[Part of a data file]
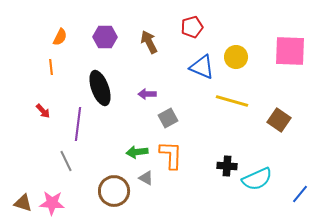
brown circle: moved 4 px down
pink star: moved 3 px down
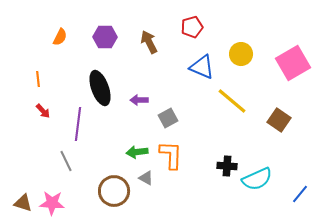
pink square: moved 3 px right, 12 px down; rotated 32 degrees counterclockwise
yellow circle: moved 5 px right, 3 px up
orange line: moved 13 px left, 12 px down
purple arrow: moved 8 px left, 6 px down
yellow line: rotated 24 degrees clockwise
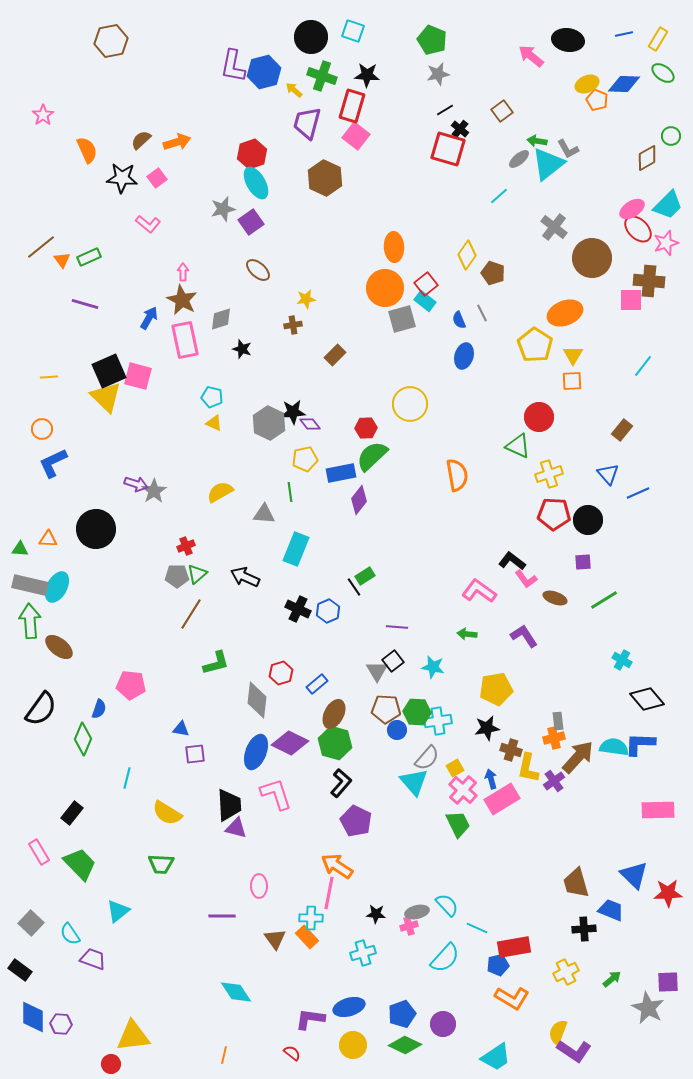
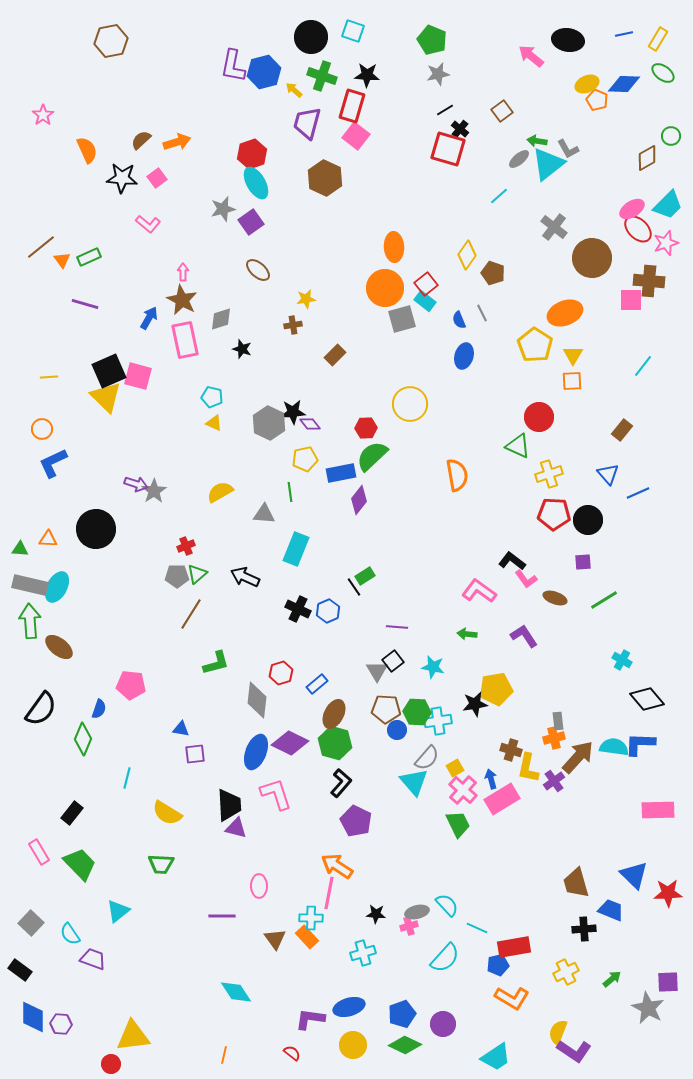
black star at (487, 728): moved 12 px left, 24 px up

» **What needs to be done**
Swap "moved" for "shifted" everywhere in the data and reproduce the lines with all else unchanged. Omit the picture lines from your output.

» **Expected output**
brown circle: shifted 4 px down
pink star: shifted 3 px down
pink square: shifted 3 px right, 12 px down; rotated 32 degrees counterclockwise
yellow circle: shifted 5 px right, 3 px up
orange line: shifted 13 px left, 12 px down
purple arrow: shifted 8 px left, 6 px down
yellow line: rotated 24 degrees clockwise
black star at (487, 728): shifted 12 px left, 24 px up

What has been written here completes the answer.